- _What this task involves_
Find every line below with the string "black" and pick it out.

- _The records_
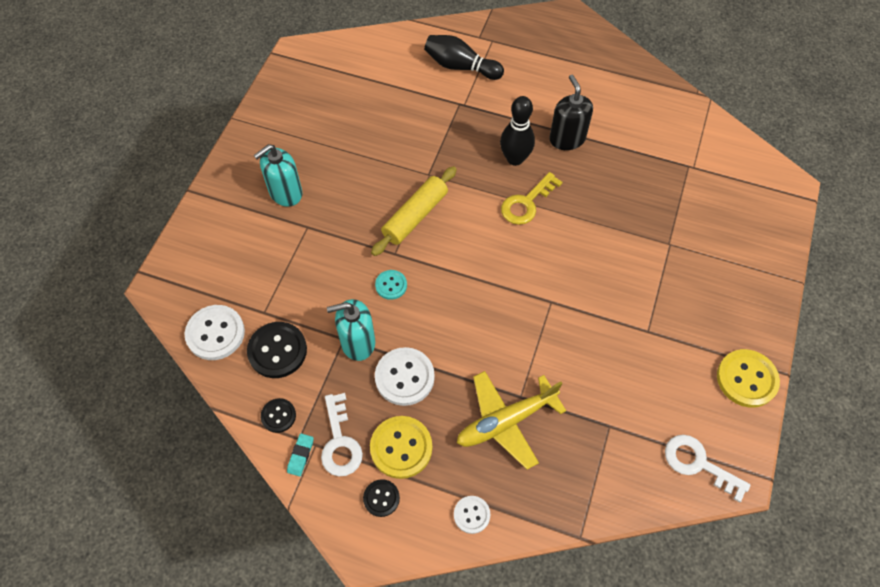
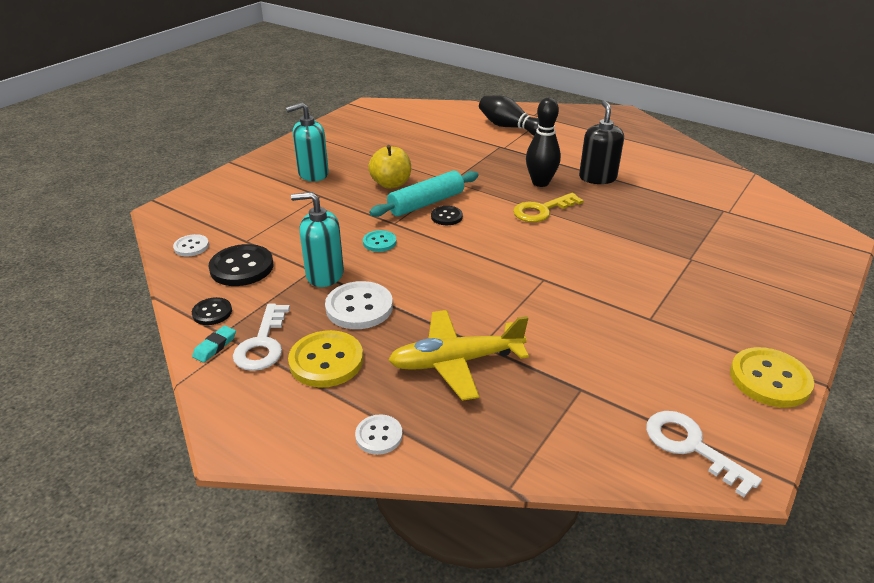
camera: 15 degrees right, 25 degrees down
(215, 333) = (191, 246): white button -> white button, size x0.57
(370, 192) = (391, 184): none -> yellow apple
(381, 498) = (281, 399): black button -> black button (446, 217)
(415, 216) = (426, 203): yellow rolling pin -> turquoise rolling pin

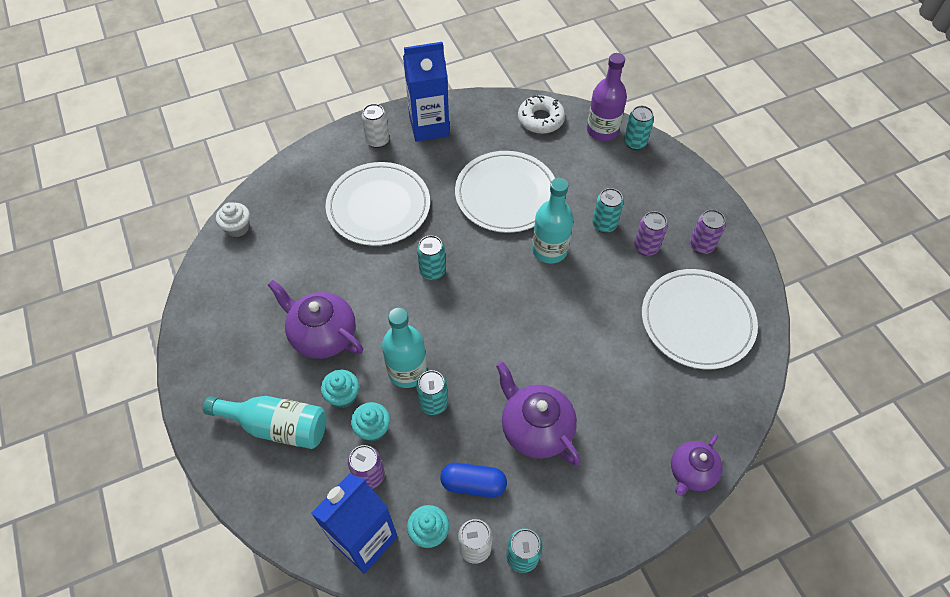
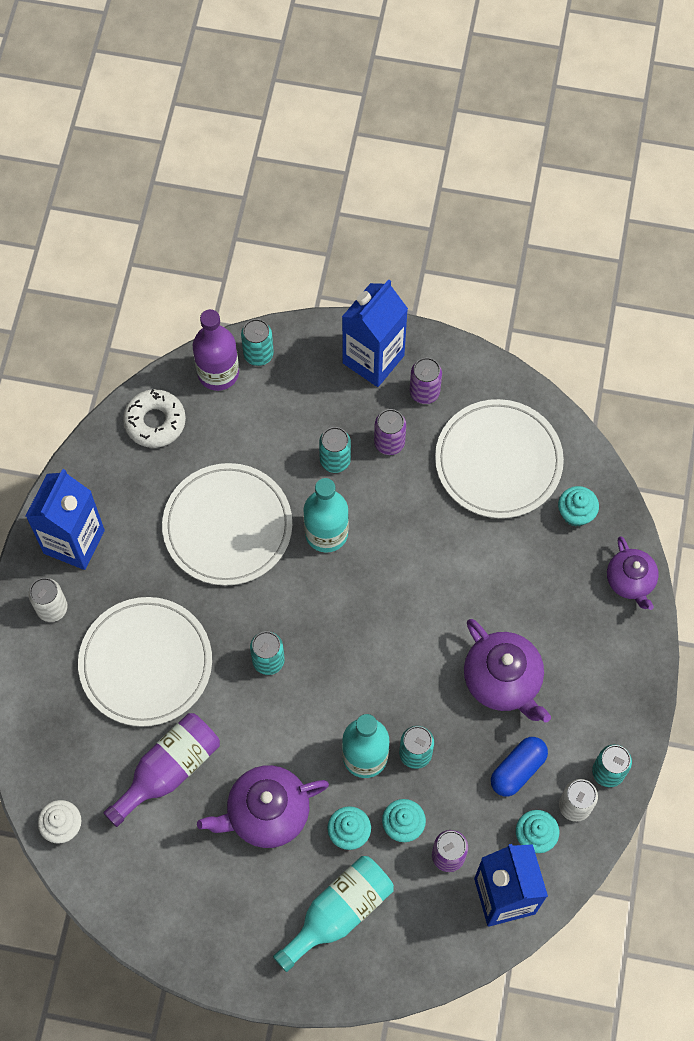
camera: 55 degrees left, 10 degrees up
(314, 261) = (168, 770): none -> purple bottle
(535, 428) = (503, 680): purple teapot -> purple teapot turned 120 degrees counterclockwise
(694, 203) = (373, 359): none -> blue carton
(707, 397) = (575, 513): none -> turquoise cupcake

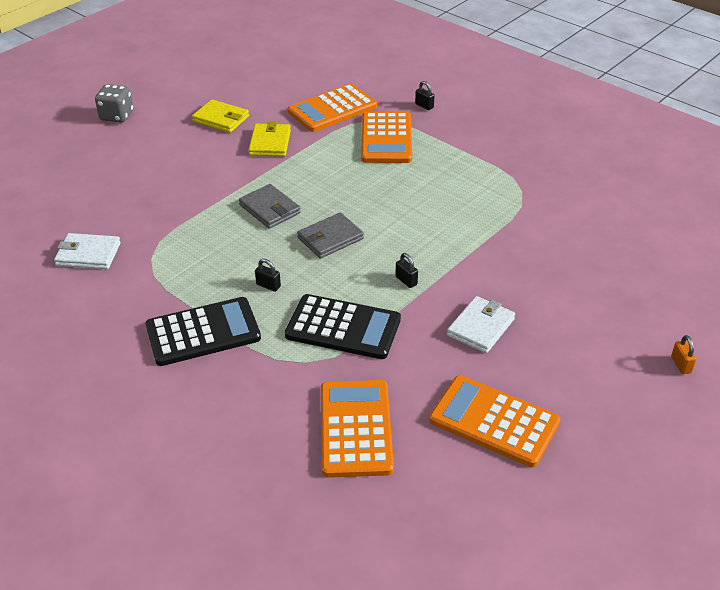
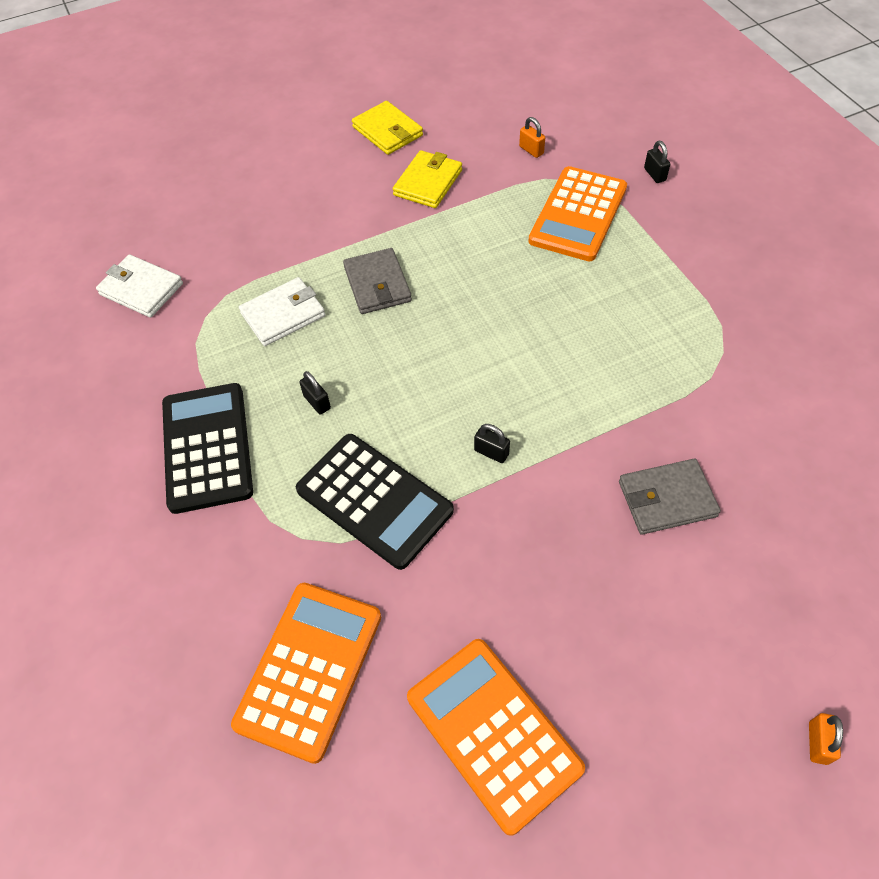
camera: 25 degrees right, 15 degrees up
(117, 116) = (272, 97): grey dice -> none
(203, 332) = (207, 447): black calculator -> black calculator turned 105 degrees counterclockwise
(330, 238) = (428, 353): grey wallet -> grey wallet (667, 499)
(332, 109) = (531, 150): orange calculator -> orange padlock
(406, 281) = (491, 452): black padlock -> black padlock turned 45 degrees counterclockwise
(480, 327) = (553, 565): white wallet -> white wallet (283, 314)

- _Exercise result_
(381, 498) = (281, 399): black button -> black button (446, 217)
(203, 332) = (207, 447): black calculator -> black calculator turned 105 degrees counterclockwise
(406, 281) = (491, 452): black padlock -> black padlock turned 45 degrees counterclockwise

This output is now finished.